■ **Assignment**: Please tally the lines of the records that contain "none" and send back only the total.

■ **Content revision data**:
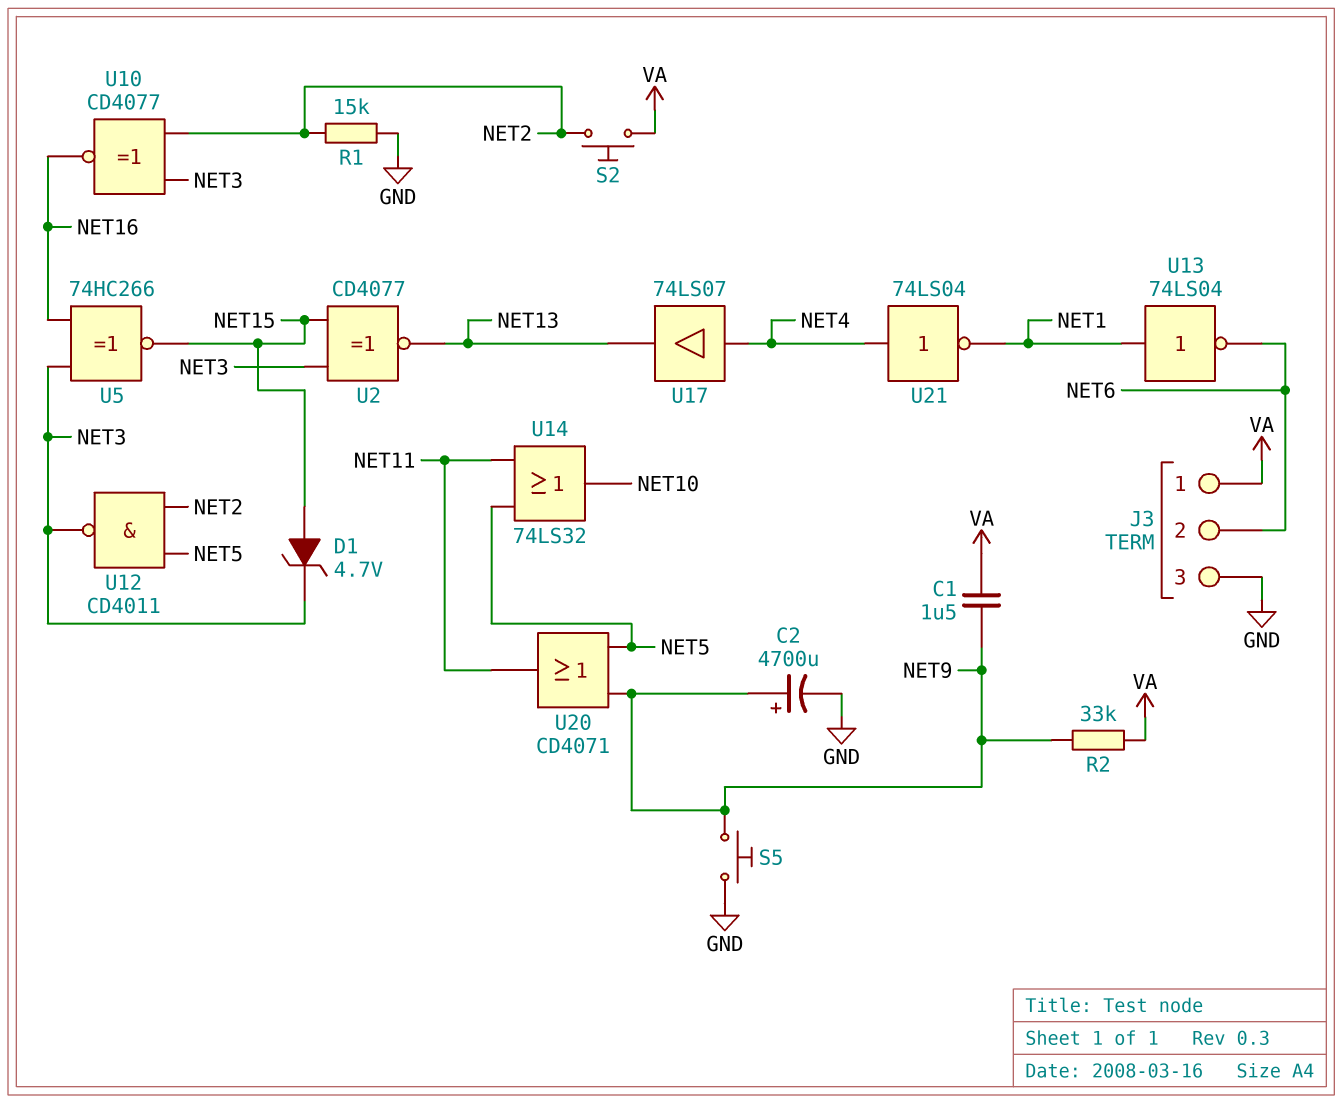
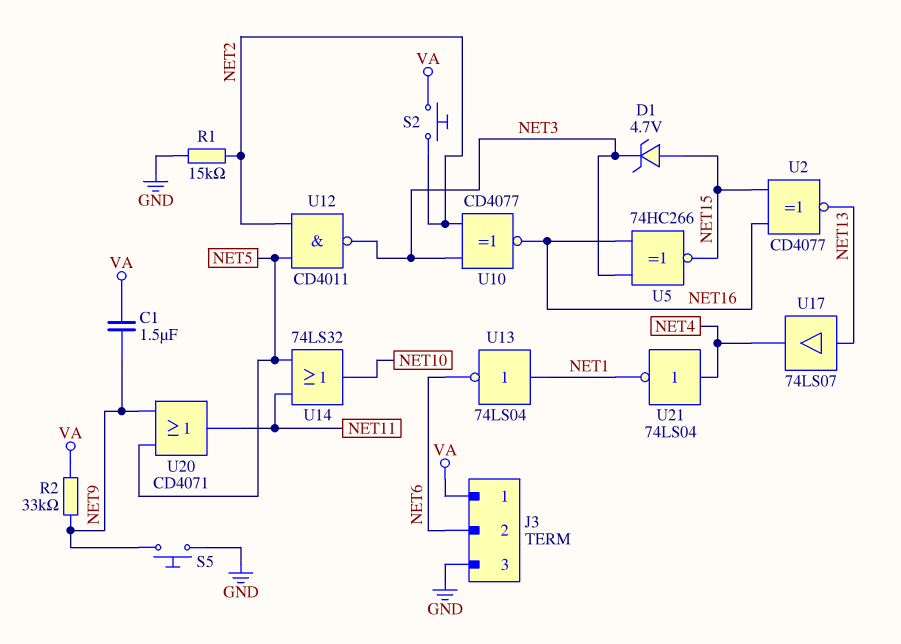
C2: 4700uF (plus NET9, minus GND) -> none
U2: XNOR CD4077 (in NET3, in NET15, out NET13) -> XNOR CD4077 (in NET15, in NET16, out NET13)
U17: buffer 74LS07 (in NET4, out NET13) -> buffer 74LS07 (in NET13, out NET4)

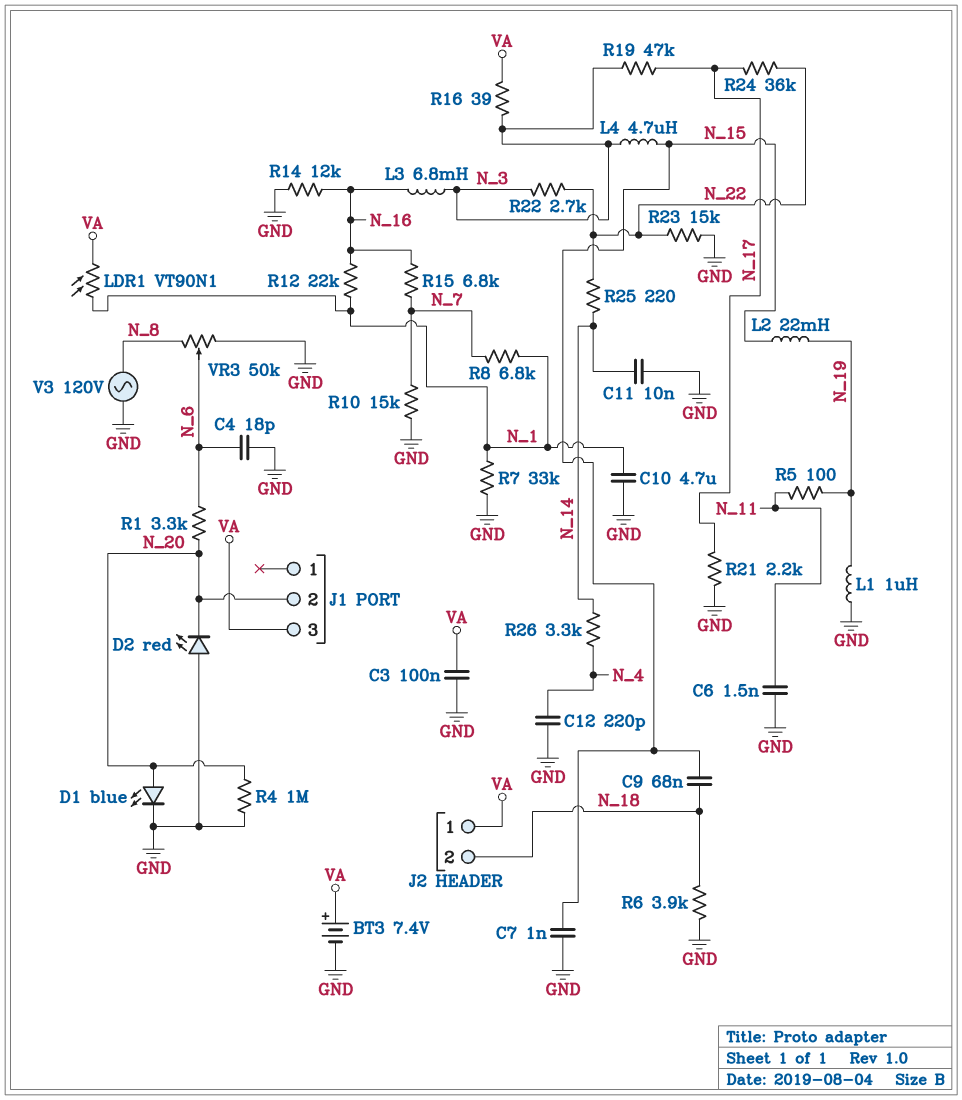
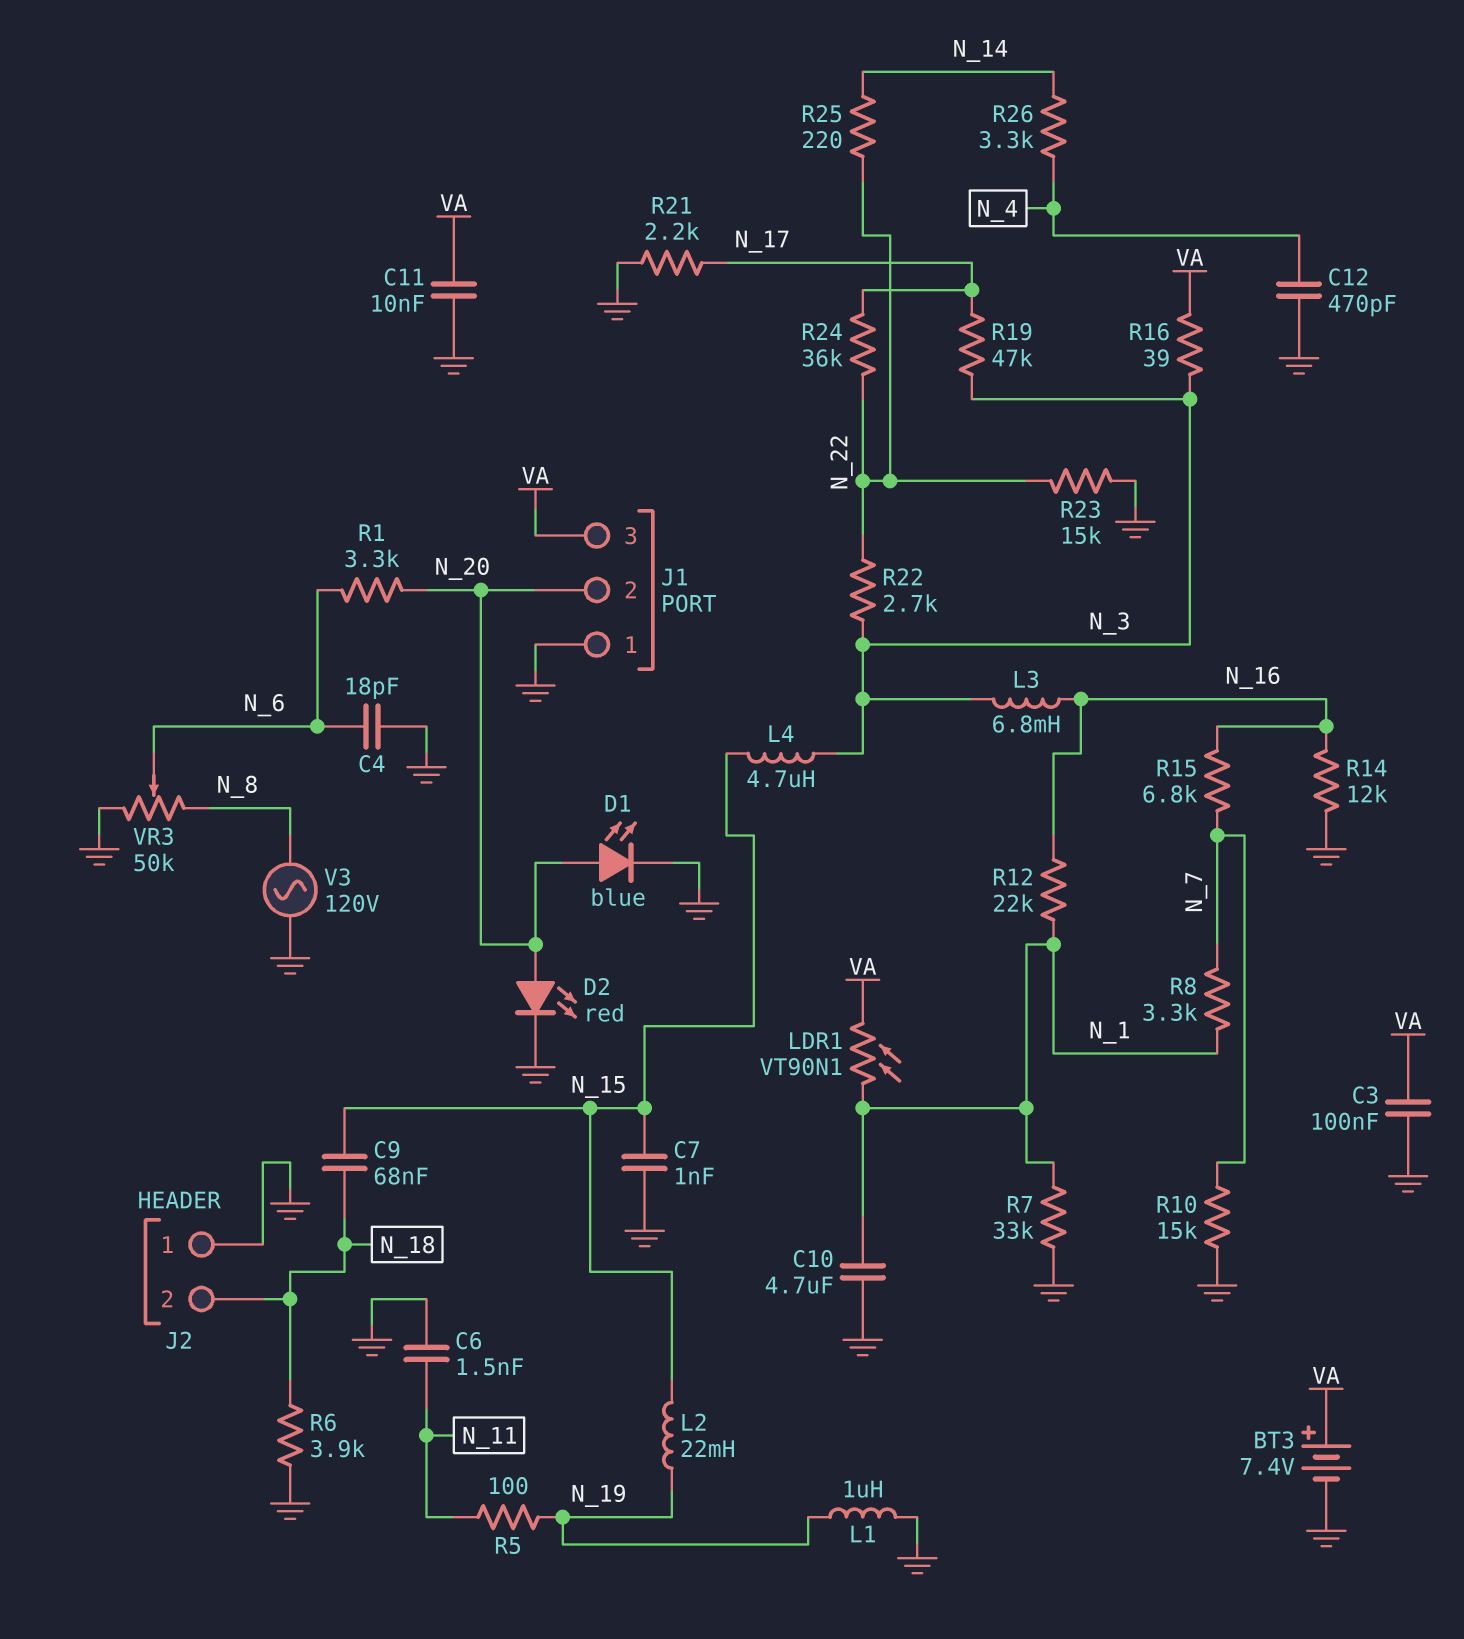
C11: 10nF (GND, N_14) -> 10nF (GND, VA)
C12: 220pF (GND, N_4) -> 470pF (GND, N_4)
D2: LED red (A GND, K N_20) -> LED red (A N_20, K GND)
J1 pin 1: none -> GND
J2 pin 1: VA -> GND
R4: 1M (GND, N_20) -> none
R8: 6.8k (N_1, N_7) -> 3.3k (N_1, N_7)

■ **Solution for this problem**: 3